### How to complete this task
Give back every record below word for word, with the pictures omitted.
--- START ---
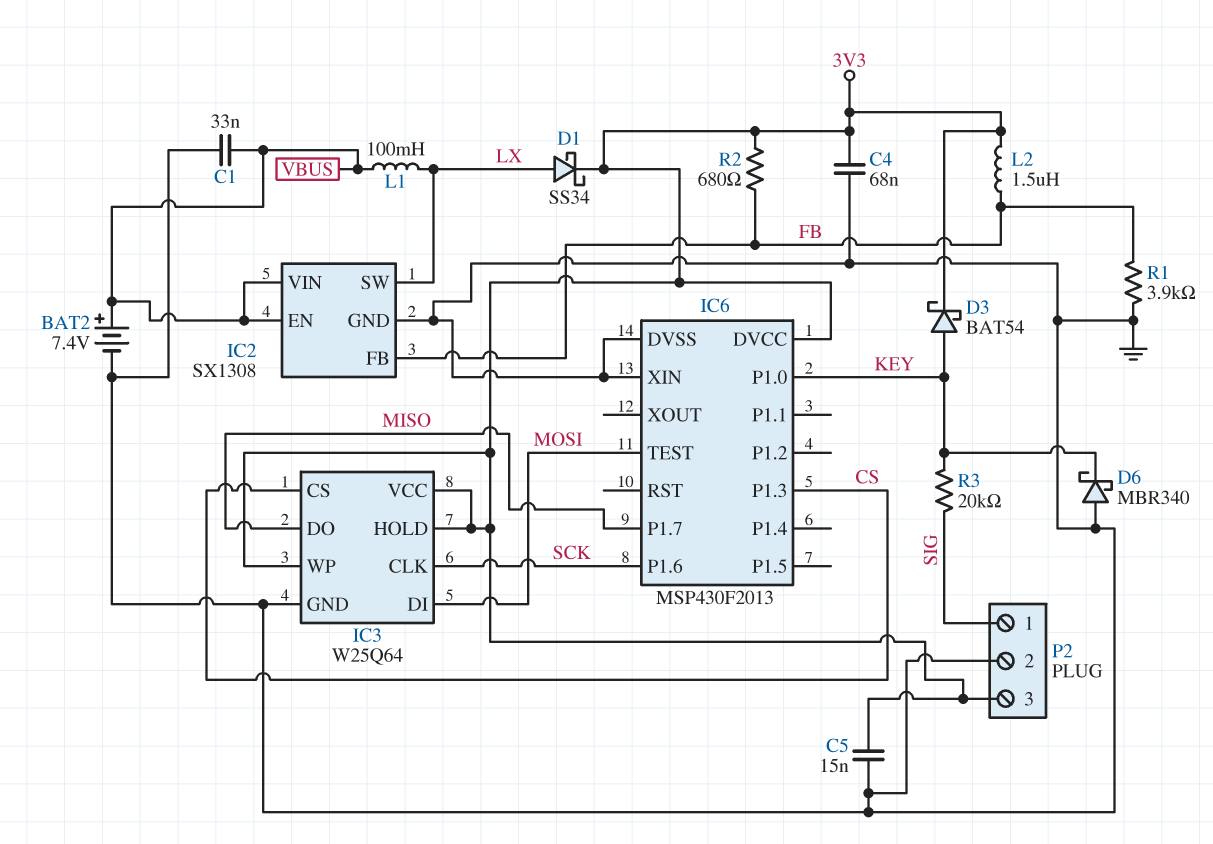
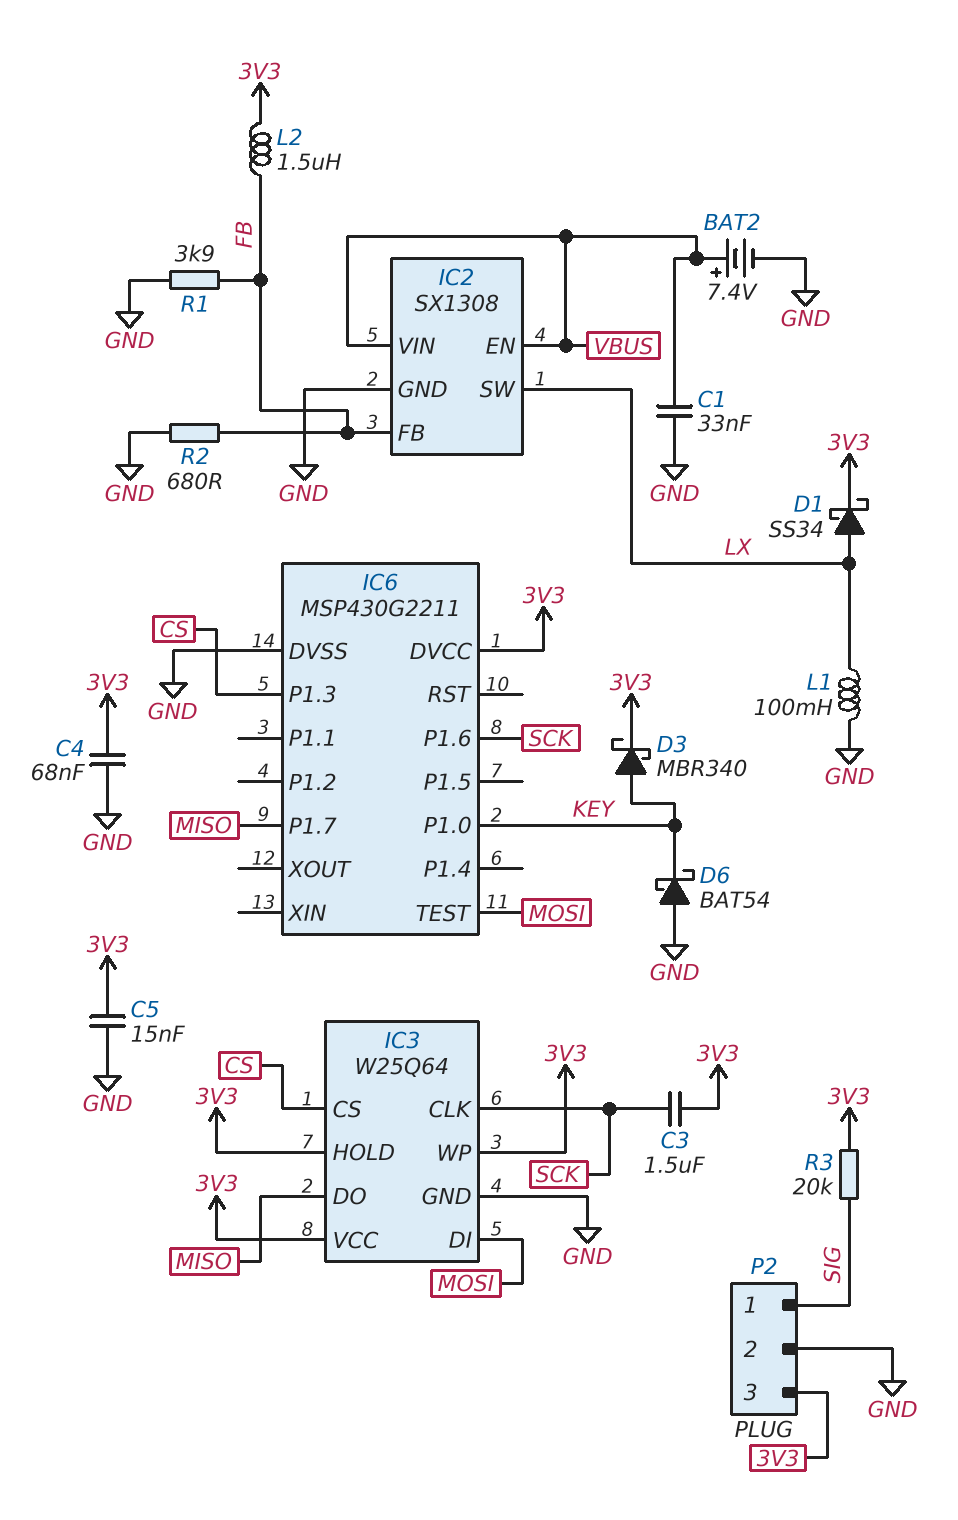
C3: none -> 1.5uF (3V3, SCK)
D3: schottky BAT54 (A KEY, K 3V3) -> schottky MBR340 (A KEY, K 3V3)
D6: schottky MBR340 (A GND, K KEY) -> schottky BAT54 (A GND, K KEY)
IC6: MSP430F2013 -> MSP430G2211
IC6 pin XIN: GND -> none
L1: 100mH (LX, VBUS) -> 100mH (GND, LX)
R2: 680 (3V3, FB) -> 680 (FB, GND)
R3: 20k (KEY, SIG) -> 20k (3V3, SIG)

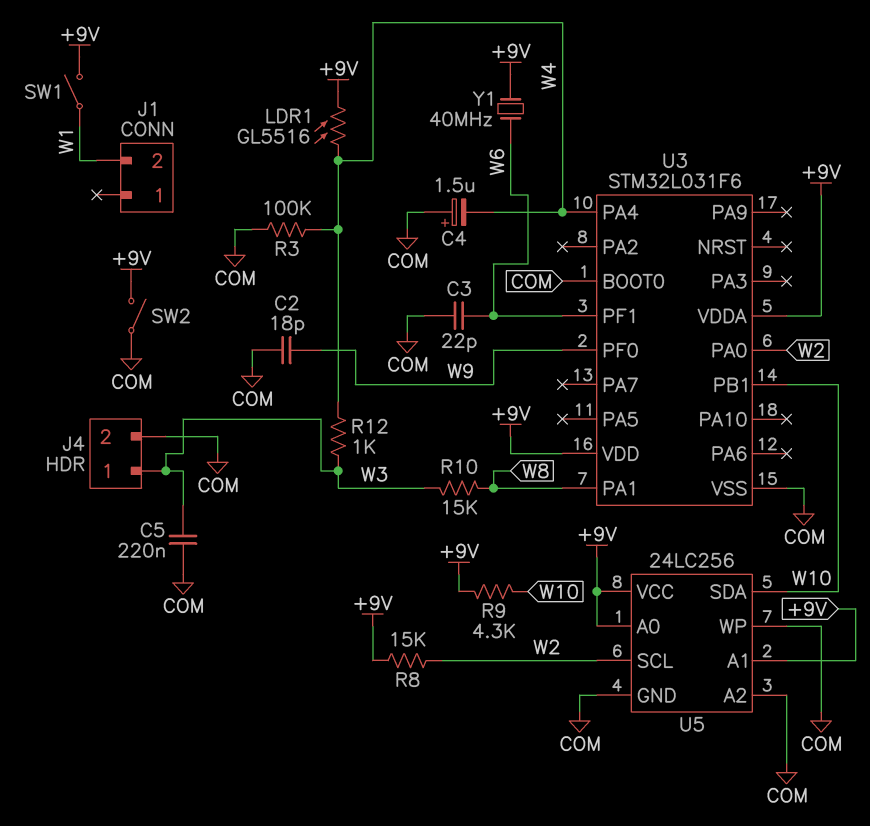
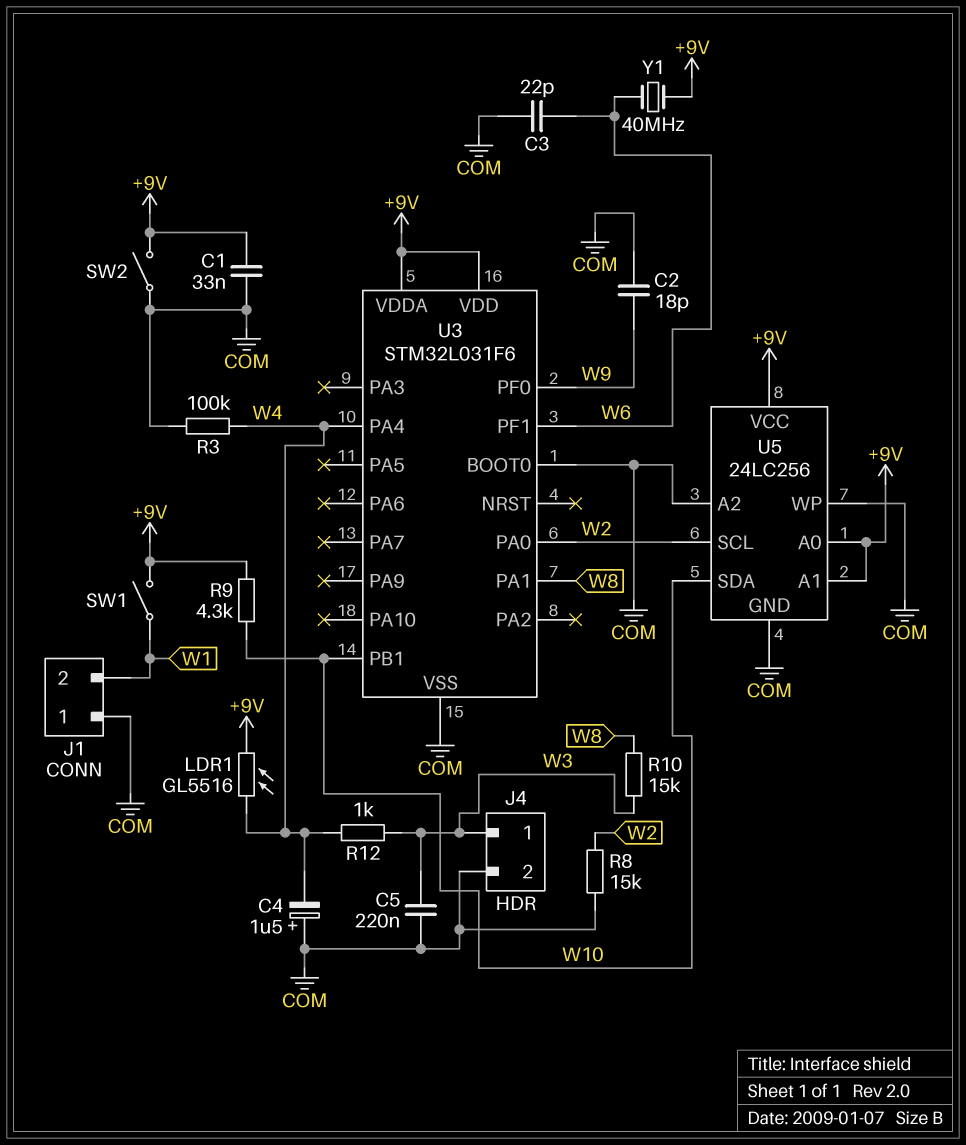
C1: none -> 33nF (+9V, COM)
J1 pin 1: none -> COM
R8: 15k (+9V, W2) -> 15k (COM, W2)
--- END ---
### Response to the task
C3: none -> 1.5uF (3V3, SCK)
D3: schottky BAT54 (A KEY, K 3V3) -> schottky MBR340 (A KEY, K 3V3)
D6: schottky MBR340 (A GND, K KEY) -> schottky BAT54 (A GND, K KEY)
IC6: MSP430F2013 -> MSP430G2211
IC6 pin XIN: GND -> none
L1: 100mH (LX, VBUS) -> 100mH (GND, LX)
R2: 680 (3V3, FB) -> 680 (FB, GND)
R3: 20k (KEY, SIG) -> 20k (3V3, SIG)

C1: none -> 33nF (+9V, COM)
J1 pin 1: none -> COM
R8: 15k (+9V, W2) -> 15k (COM, W2)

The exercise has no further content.